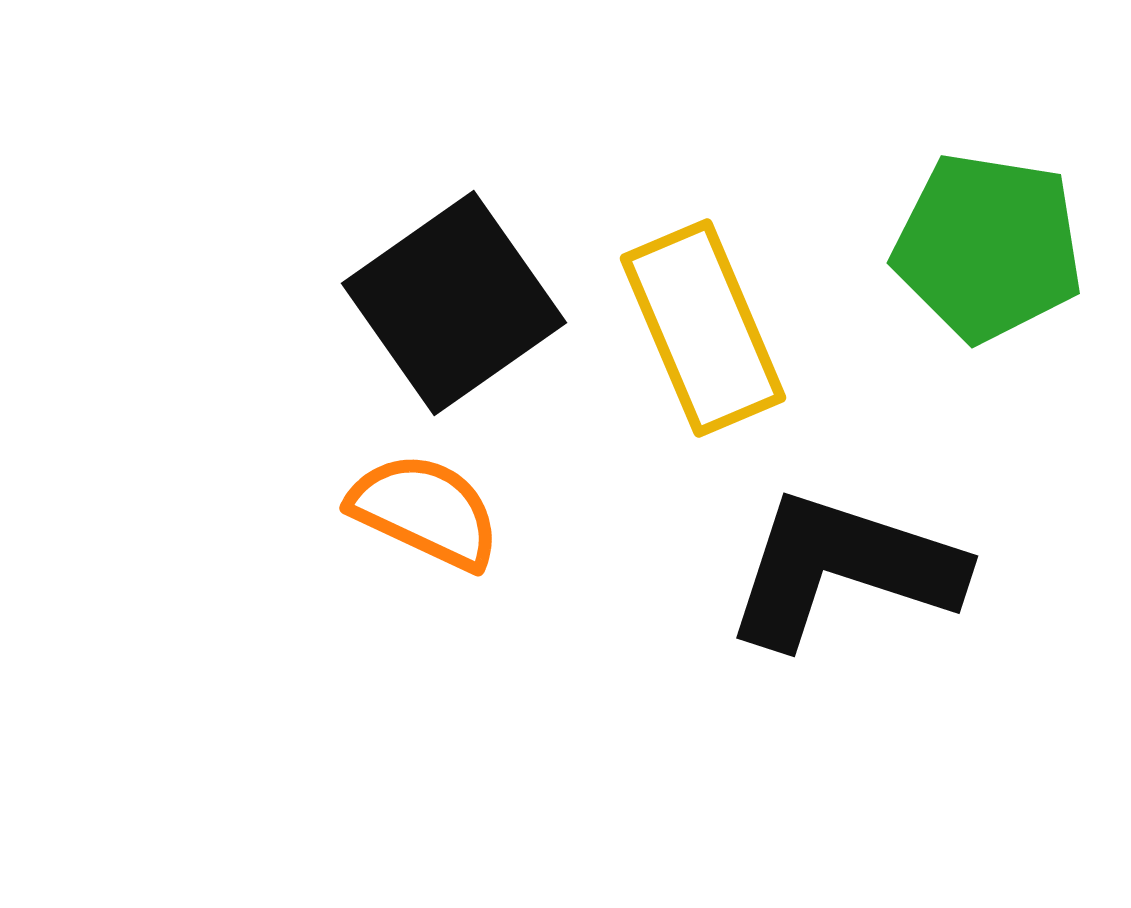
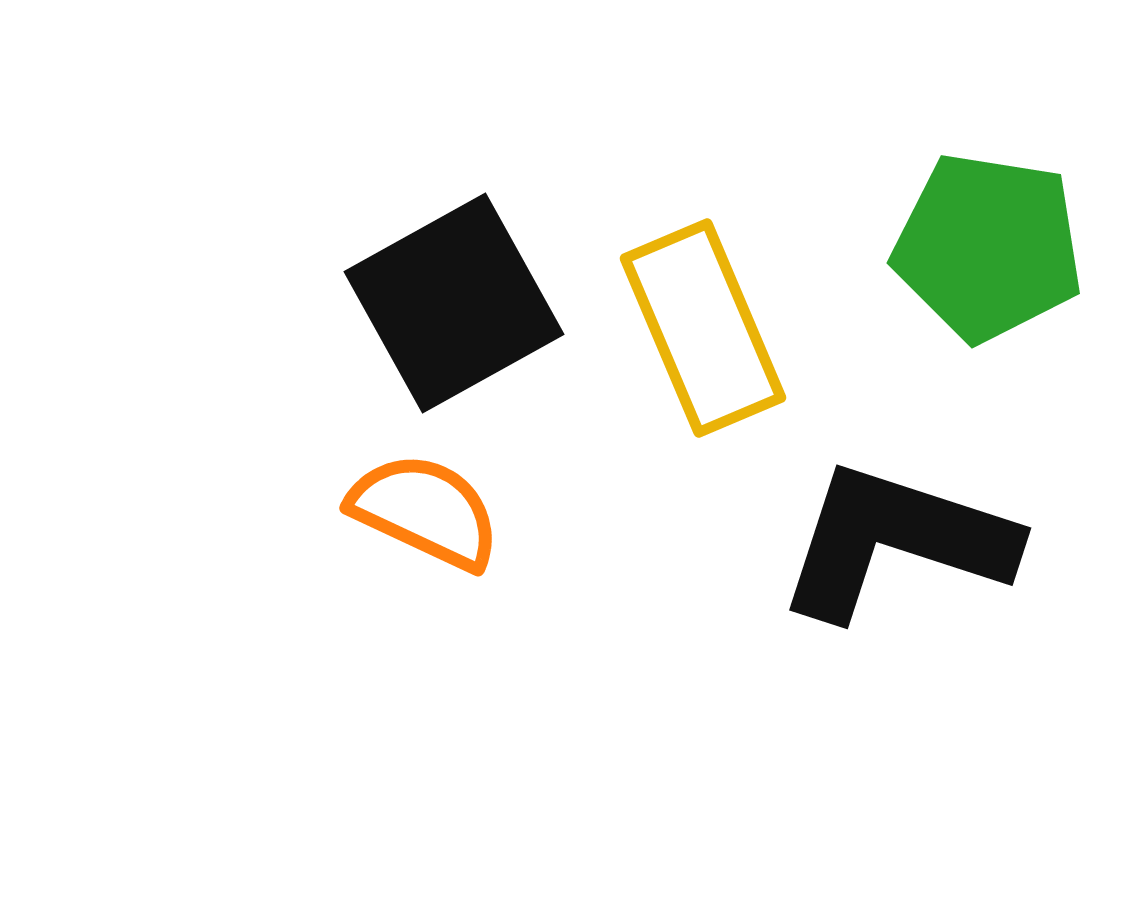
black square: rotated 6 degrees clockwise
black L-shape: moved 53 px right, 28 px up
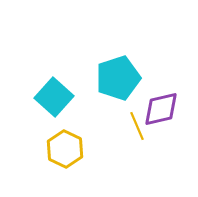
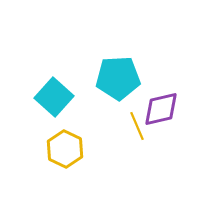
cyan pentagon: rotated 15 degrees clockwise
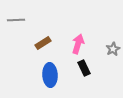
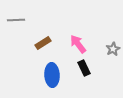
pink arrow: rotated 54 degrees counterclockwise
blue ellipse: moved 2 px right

○ ○ ○ ○

Task directions: Make an exact copy of all the material, but keep the pictures out of it.

Answer below:
black square: rotated 6 degrees clockwise
black L-shape: moved 53 px right, 28 px up
cyan pentagon: rotated 15 degrees clockwise
pink arrow: rotated 54 degrees counterclockwise
blue ellipse: moved 2 px right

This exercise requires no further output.